INSTRUCTIONS FOR THE TASK:
Could you restate word for word every line of the records below, from the first one to the one holding "(558, 155) = (524, 498): brown plate -> none"?

************

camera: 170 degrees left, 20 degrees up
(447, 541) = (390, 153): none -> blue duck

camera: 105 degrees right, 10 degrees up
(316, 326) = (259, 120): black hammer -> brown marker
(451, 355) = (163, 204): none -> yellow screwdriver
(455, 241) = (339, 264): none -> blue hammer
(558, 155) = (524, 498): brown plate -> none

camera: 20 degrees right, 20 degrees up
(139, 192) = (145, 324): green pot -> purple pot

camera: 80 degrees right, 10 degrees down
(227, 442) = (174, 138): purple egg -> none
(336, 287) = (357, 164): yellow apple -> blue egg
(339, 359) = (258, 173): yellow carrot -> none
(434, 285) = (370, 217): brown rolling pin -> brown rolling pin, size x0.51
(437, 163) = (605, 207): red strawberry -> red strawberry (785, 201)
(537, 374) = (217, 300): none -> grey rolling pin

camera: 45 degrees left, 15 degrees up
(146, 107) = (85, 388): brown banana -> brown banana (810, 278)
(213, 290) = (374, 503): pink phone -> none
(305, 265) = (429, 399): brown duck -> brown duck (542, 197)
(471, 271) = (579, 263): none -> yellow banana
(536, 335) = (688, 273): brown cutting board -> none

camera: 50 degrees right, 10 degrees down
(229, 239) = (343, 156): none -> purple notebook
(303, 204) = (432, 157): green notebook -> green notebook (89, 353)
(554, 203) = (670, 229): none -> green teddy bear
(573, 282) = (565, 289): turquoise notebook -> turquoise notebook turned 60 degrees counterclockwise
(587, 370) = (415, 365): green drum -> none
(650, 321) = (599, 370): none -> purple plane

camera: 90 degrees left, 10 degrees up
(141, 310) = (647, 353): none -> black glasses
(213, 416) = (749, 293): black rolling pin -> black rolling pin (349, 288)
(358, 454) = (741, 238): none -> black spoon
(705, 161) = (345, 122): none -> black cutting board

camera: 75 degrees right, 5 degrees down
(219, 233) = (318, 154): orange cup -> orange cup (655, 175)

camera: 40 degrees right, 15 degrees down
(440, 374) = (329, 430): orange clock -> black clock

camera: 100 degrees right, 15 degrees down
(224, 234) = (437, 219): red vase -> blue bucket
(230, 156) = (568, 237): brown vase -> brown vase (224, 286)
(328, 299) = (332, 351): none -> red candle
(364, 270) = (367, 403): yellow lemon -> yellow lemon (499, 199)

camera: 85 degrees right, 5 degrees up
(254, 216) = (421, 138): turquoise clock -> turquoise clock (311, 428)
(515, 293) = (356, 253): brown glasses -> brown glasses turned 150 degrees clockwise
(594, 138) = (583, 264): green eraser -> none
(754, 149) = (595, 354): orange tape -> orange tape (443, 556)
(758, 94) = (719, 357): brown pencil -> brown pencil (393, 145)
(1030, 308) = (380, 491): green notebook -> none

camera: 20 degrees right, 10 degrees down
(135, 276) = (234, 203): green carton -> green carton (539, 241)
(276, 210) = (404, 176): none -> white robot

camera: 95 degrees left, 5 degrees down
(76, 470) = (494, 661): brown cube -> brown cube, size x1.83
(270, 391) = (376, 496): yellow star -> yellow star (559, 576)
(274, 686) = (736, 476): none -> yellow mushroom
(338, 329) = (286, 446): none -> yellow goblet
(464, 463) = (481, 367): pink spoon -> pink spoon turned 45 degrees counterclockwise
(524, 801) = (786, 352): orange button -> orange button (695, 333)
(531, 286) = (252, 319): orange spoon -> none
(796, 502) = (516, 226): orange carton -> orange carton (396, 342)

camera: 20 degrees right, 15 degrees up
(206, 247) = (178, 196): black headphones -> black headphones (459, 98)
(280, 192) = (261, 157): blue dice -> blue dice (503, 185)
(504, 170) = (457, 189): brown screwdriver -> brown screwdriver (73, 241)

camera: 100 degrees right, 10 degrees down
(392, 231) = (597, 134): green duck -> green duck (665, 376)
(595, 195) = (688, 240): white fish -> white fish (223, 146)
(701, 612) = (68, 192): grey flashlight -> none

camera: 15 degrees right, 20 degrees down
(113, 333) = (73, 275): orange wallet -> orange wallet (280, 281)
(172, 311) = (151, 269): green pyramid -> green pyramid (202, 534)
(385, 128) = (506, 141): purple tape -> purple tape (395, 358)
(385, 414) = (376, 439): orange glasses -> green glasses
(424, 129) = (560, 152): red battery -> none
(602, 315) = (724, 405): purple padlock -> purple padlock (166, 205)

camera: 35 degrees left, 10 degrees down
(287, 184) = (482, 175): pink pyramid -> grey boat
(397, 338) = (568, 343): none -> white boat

************

SOLUTION TO THE PROBLEM:
camera: 170 degrees left, 20 degrees up
(447, 541) = (390, 153): none -> blue duck

camera: 105 degrees right, 10 degrees up
(316, 326) = (259, 120): black hammer -> brown marker
(451, 355) = (163, 204): none -> yellow screwdriver
(455, 241) = (339, 264): none -> blue hammer
(558, 155) = (524, 498): brown plate -> none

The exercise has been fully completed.